Content revision data
....................

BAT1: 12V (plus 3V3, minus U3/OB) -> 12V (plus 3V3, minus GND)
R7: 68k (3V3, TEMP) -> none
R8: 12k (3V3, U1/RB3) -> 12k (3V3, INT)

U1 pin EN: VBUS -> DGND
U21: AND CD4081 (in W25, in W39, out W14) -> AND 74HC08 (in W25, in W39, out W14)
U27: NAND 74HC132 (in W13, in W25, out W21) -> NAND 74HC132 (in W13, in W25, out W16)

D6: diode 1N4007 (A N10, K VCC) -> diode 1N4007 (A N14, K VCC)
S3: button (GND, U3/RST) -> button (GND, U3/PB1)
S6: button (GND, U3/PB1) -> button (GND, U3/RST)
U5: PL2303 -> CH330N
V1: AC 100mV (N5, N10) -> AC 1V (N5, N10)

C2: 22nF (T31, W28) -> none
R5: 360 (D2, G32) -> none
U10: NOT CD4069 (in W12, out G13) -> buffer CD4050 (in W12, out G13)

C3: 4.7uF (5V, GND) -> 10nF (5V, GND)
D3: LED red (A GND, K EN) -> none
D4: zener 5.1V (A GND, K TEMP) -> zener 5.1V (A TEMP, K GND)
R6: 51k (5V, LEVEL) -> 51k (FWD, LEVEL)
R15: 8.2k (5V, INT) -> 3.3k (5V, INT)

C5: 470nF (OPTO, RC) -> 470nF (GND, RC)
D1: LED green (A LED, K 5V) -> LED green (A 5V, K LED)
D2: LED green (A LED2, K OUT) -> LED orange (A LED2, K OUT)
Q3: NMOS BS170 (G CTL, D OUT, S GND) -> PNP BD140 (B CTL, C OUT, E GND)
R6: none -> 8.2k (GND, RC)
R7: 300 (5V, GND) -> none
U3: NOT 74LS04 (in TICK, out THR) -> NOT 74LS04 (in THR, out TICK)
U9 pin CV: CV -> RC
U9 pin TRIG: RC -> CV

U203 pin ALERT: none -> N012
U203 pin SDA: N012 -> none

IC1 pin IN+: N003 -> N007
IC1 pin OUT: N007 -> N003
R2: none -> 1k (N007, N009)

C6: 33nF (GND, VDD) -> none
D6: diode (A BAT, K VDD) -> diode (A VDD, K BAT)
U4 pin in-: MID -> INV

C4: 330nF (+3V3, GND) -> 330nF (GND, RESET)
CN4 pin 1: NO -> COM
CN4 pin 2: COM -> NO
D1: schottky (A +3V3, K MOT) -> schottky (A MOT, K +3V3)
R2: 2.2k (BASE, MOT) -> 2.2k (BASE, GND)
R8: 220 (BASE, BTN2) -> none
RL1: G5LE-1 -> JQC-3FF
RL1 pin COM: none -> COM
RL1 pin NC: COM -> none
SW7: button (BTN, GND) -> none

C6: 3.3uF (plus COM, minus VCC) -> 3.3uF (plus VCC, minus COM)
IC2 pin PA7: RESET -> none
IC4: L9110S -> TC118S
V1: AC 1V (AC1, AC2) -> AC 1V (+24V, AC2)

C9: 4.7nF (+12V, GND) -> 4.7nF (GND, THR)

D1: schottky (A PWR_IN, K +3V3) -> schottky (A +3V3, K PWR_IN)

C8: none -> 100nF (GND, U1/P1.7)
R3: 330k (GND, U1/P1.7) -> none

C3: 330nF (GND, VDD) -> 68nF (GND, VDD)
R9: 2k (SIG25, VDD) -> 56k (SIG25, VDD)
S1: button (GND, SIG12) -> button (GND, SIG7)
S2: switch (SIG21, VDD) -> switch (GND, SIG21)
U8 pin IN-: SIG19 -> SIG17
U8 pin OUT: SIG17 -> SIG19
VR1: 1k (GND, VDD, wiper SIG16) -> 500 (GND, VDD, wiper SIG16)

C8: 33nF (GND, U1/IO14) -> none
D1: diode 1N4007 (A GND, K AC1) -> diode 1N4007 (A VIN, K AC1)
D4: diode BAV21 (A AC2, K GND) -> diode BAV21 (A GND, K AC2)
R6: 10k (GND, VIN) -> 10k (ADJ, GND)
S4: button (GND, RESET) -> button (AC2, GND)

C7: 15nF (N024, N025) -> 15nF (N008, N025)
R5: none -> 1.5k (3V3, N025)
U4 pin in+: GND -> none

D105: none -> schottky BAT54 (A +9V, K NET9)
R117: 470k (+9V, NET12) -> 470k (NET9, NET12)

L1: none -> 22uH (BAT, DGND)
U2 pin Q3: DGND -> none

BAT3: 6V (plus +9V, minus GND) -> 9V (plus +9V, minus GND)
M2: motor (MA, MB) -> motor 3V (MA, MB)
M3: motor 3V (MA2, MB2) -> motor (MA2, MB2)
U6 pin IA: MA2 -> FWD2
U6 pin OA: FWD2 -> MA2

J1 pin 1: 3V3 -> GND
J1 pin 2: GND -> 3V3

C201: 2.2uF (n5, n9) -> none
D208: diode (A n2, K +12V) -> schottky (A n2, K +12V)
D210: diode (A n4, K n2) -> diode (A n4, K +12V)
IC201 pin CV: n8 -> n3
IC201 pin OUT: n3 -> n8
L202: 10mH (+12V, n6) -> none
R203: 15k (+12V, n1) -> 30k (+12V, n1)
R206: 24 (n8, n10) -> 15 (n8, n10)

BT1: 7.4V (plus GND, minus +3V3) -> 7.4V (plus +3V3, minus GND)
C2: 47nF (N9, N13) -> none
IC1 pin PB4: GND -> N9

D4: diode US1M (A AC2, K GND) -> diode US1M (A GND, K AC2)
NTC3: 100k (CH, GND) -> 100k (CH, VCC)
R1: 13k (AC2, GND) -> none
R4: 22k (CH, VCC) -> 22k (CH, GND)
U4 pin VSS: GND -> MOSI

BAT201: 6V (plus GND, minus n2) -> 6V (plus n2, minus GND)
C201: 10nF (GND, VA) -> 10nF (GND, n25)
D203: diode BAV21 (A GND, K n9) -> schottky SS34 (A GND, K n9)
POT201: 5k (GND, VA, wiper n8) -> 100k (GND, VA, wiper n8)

....................

Instructions to follow
From the entries above, write out only the lines starting at the line that holds "D1: schottky (A +3V3, K" and ending at the line that holds "SW7: button (BTN, GND) -> none", keeping both and matching them exactly.

Solution for this task
D1: schottky (A +3V3, K MOT) -> schottky (A MOT, K +3V3)
R2: 2.2k (BASE, MOT) -> 2.2k (BASE, GND)
R8: 220 (BASE, BTN2) -> none
RL1: G5LE-1 -> JQC-3FF
RL1 pin COM: none -> COM
RL1 pin NC: COM -> none
SW7: button (BTN, GND) -> none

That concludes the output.